- [Task prompt]: Transcribe each entry in full, and leave the images out.

- [Supplied information]:
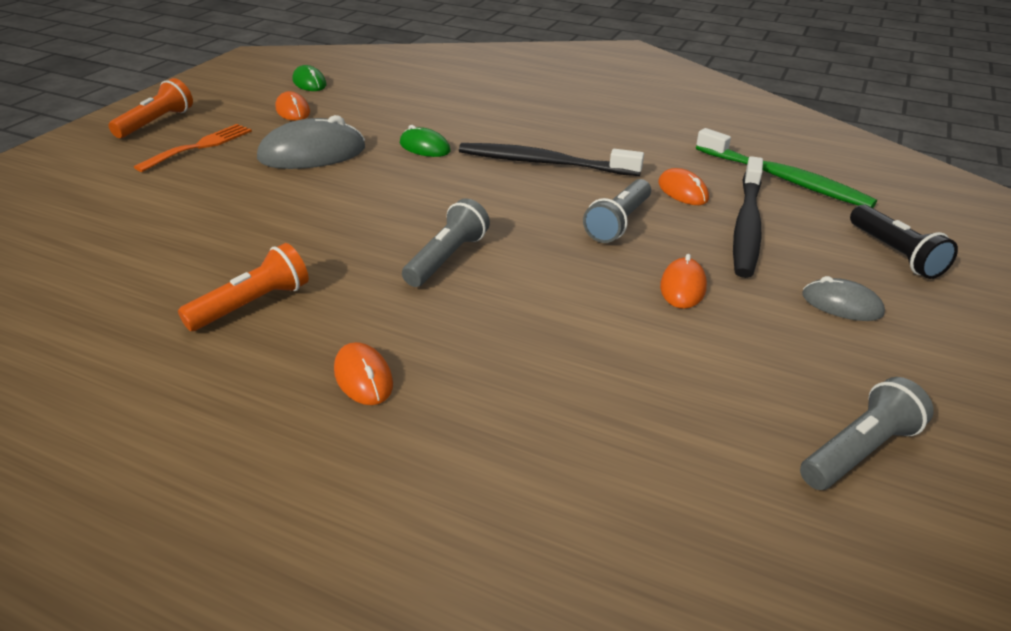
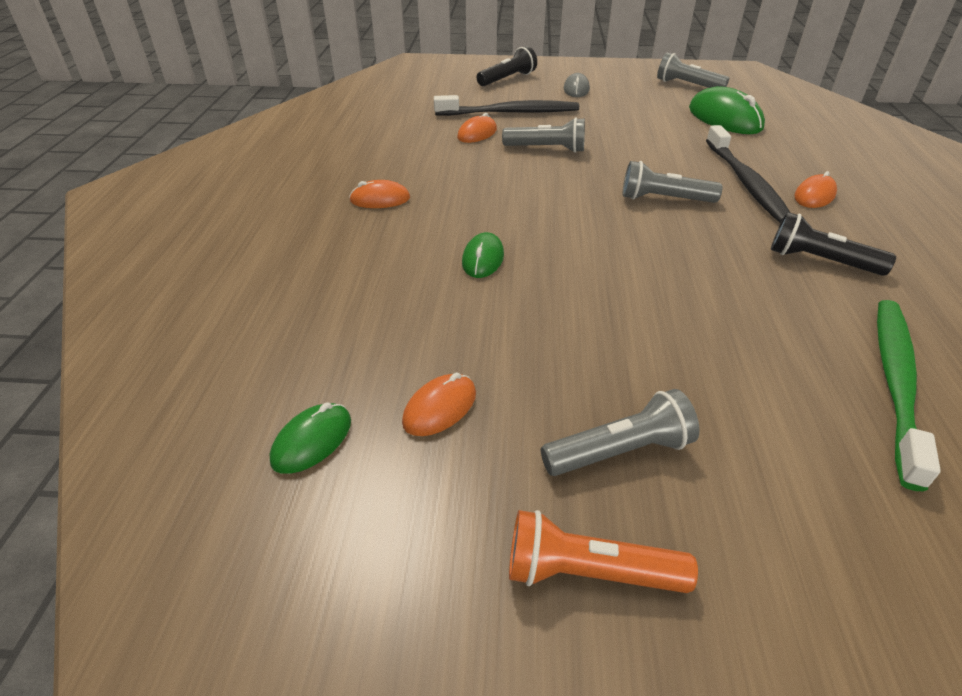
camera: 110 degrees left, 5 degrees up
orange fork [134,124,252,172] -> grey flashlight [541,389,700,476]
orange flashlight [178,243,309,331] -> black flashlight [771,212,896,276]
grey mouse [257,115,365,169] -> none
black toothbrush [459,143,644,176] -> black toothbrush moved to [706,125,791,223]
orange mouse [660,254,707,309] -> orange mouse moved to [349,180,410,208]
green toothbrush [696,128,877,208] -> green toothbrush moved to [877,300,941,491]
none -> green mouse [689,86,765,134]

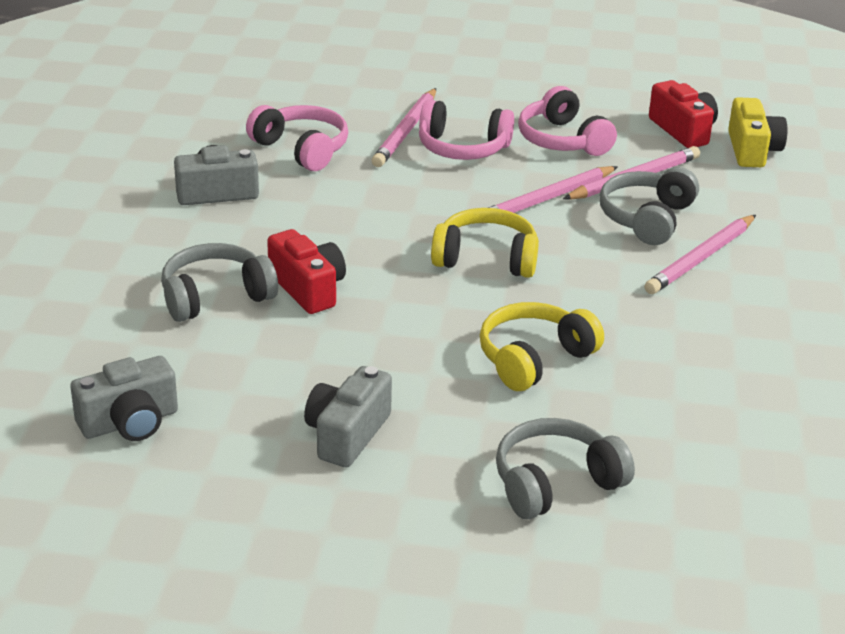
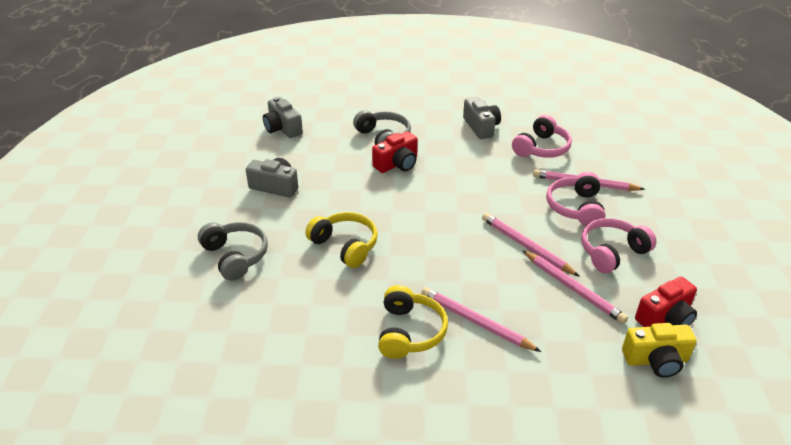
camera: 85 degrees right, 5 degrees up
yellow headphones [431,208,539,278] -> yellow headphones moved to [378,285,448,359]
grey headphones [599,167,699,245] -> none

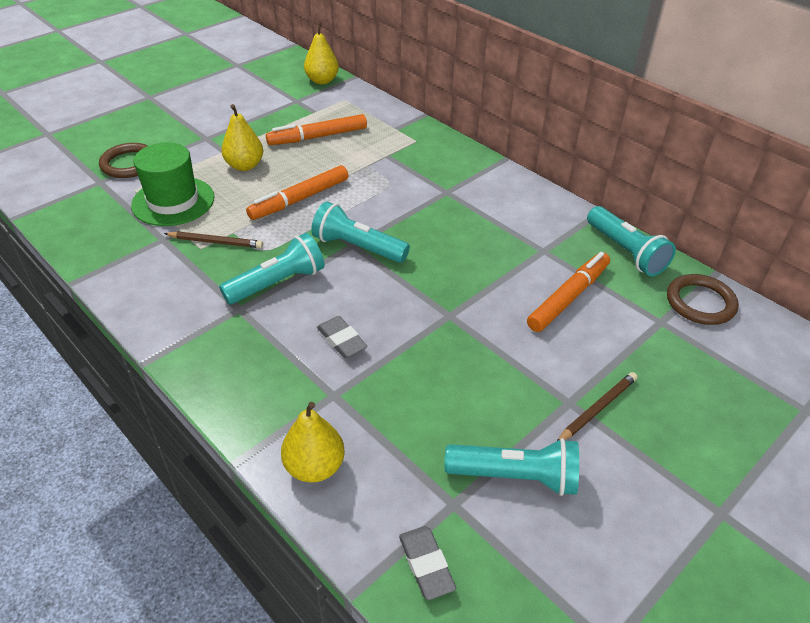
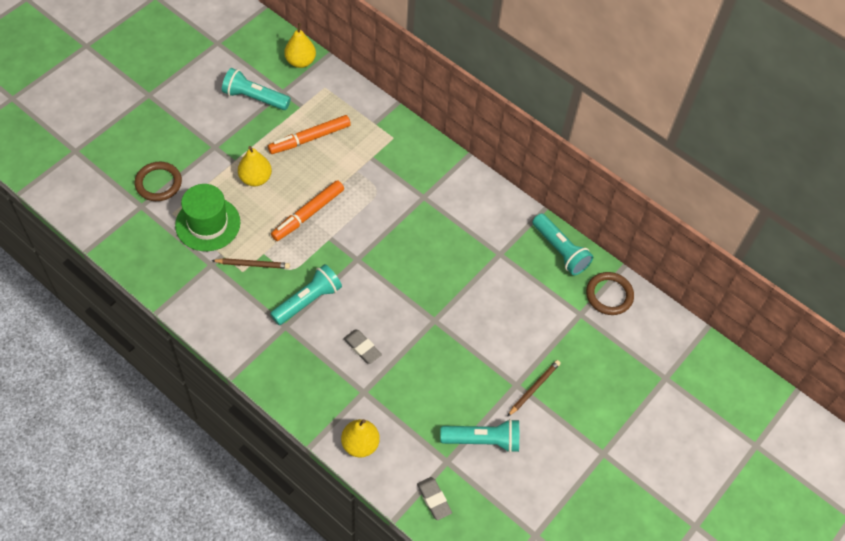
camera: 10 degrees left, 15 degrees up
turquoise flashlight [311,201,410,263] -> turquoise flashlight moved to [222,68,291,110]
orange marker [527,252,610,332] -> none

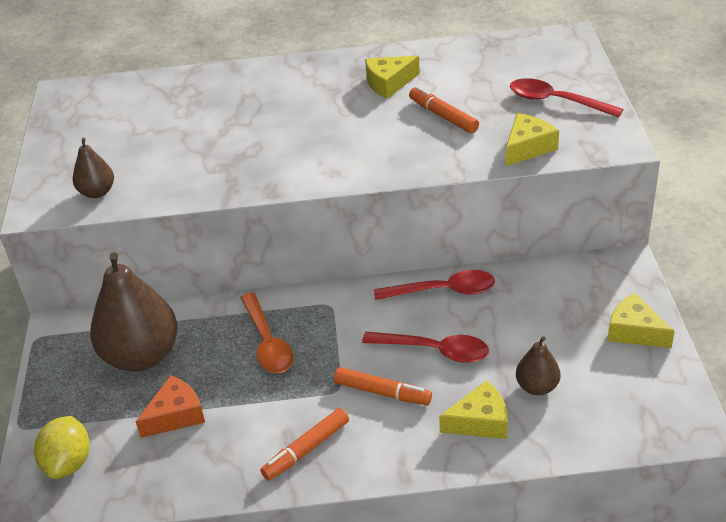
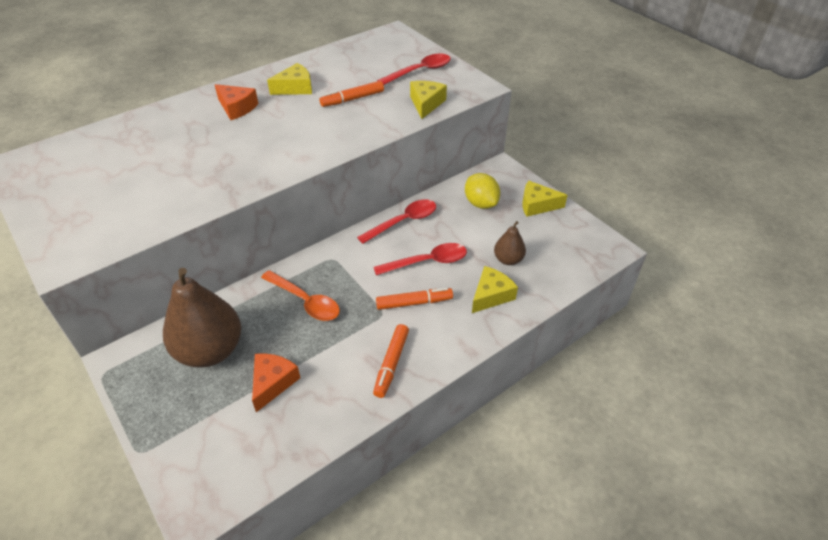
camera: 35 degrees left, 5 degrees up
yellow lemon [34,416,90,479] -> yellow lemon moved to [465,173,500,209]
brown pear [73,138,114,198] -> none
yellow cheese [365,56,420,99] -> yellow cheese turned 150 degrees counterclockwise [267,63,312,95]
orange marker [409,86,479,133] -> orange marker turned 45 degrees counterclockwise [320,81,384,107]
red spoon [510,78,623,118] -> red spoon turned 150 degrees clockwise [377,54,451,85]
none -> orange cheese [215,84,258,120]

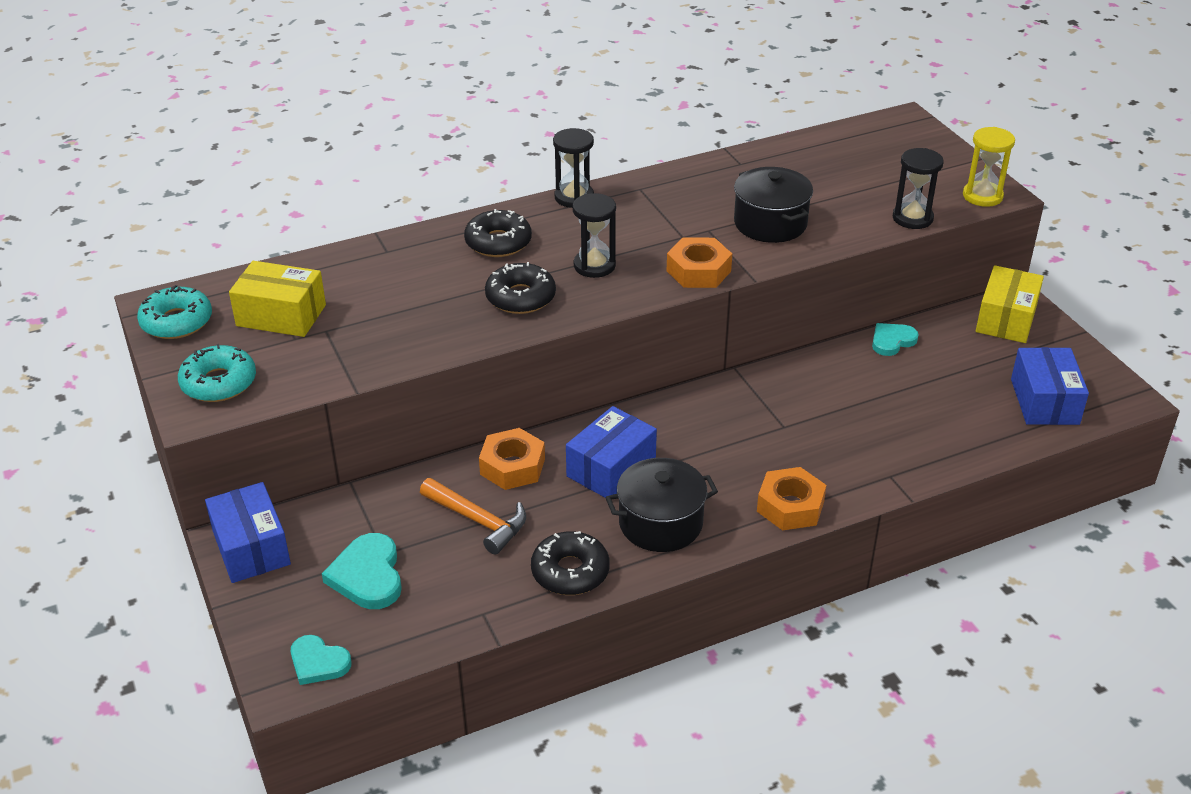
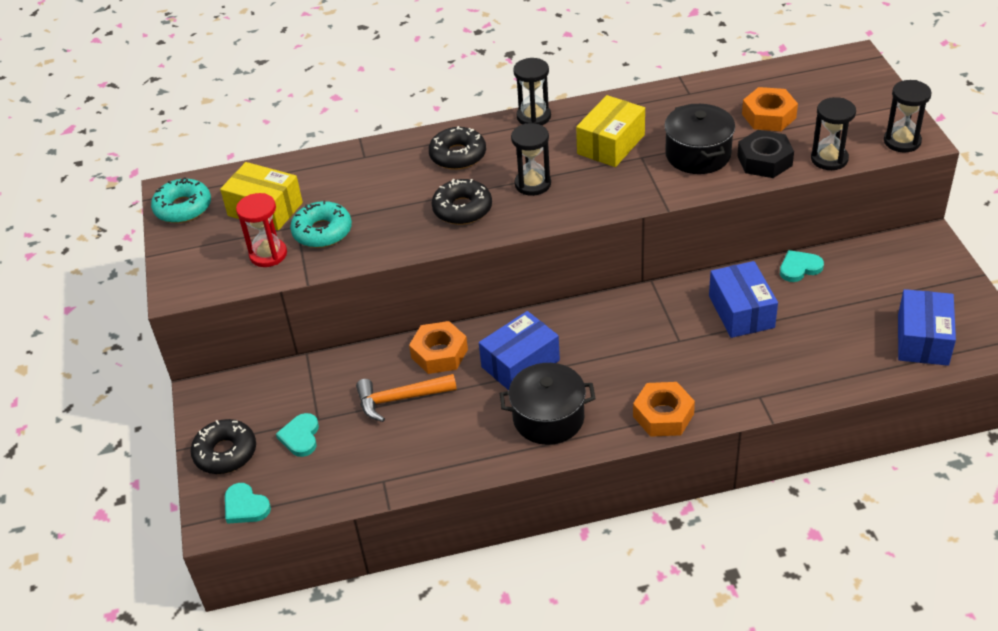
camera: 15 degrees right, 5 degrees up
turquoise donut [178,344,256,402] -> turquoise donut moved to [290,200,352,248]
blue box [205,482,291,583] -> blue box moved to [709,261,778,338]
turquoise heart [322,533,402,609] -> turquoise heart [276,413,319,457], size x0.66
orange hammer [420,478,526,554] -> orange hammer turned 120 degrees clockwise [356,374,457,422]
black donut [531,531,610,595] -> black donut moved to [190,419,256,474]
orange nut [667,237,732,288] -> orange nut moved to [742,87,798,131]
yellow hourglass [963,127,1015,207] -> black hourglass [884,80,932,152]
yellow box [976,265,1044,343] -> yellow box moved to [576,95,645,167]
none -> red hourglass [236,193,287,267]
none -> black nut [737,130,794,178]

- [Exercise output]:
camera: 110 degrees left, 5 degrees up
orange fork [134,124,252,172] -> grey flashlight [541,389,700,476]
orange flashlight [178,243,309,331] -> black flashlight [771,212,896,276]
grey mouse [257,115,365,169] -> none
black toothbrush [459,143,644,176] -> black toothbrush moved to [706,125,791,223]
orange mouse [660,254,707,309] -> orange mouse moved to [349,180,410,208]
green toothbrush [696,128,877,208] -> green toothbrush moved to [877,300,941,491]
none -> green mouse [689,86,765,134]

camera: 85 degrees right, 5 degrees up
yellow headphones [431,208,539,278] -> yellow headphones moved to [378,285,448,359]
grey headphones [599,167,699,245] -> none

camera: 10 degrees left, 15 degrees up
turquoise flashlight [311,201,410,263] -> turquoise flashlight moved to [222,68,291,110]
orange marker [527,252,610,332] -> none

camera: 35 degrees left, 5 degrees up
yellow lemon [34,416,90,479] -> yellow lemon moved to [465,173,500,209]
brown pear [73,138,114,198] -> none
yellow cheese [365,56,420,99] -> yellow cheese turned 150 degrees counterclockwise [267,63,312,95]
orange marker [409,86,479,133] -> orange marker turned 45 degrees counterclockwise [320,81,384,107]
red spoon [510,78,623,118] -> red spoon turned 150 degrees clockwise [377,54,451,85]
none -> orange cheese [215,84,258,120]

camera: 15 degrees right, 5 degrees up
turquoise donut [178,344,256,402] -> turquoise donut moved to [290,200,352,248]
blue box [205,482,291,583] -> blue box moved to [709,261,778,338]
turquoise heart [322,533,402,609] -> turquoise heart [276,413,319,457], size x0.66
orange hammer [420,478,526,554] -> orange hammer turned 120 degrees clockwise [356,374,457,422]
black donut [531,531,610,595] -> black donut moved to [190,419,256,474]
orange nut [667,237,732,288] -> orange nut moved to [742,87,798,131]
yellow hourglass [963,127,1015,207] -> black hourglass [884,80,932,152]
yellow box [976,265,1044,343] -> yellow box moved to [576,95,645,167]
none -> red hourglass [236,193,287,267]
none -> black nut [737,130,794,178]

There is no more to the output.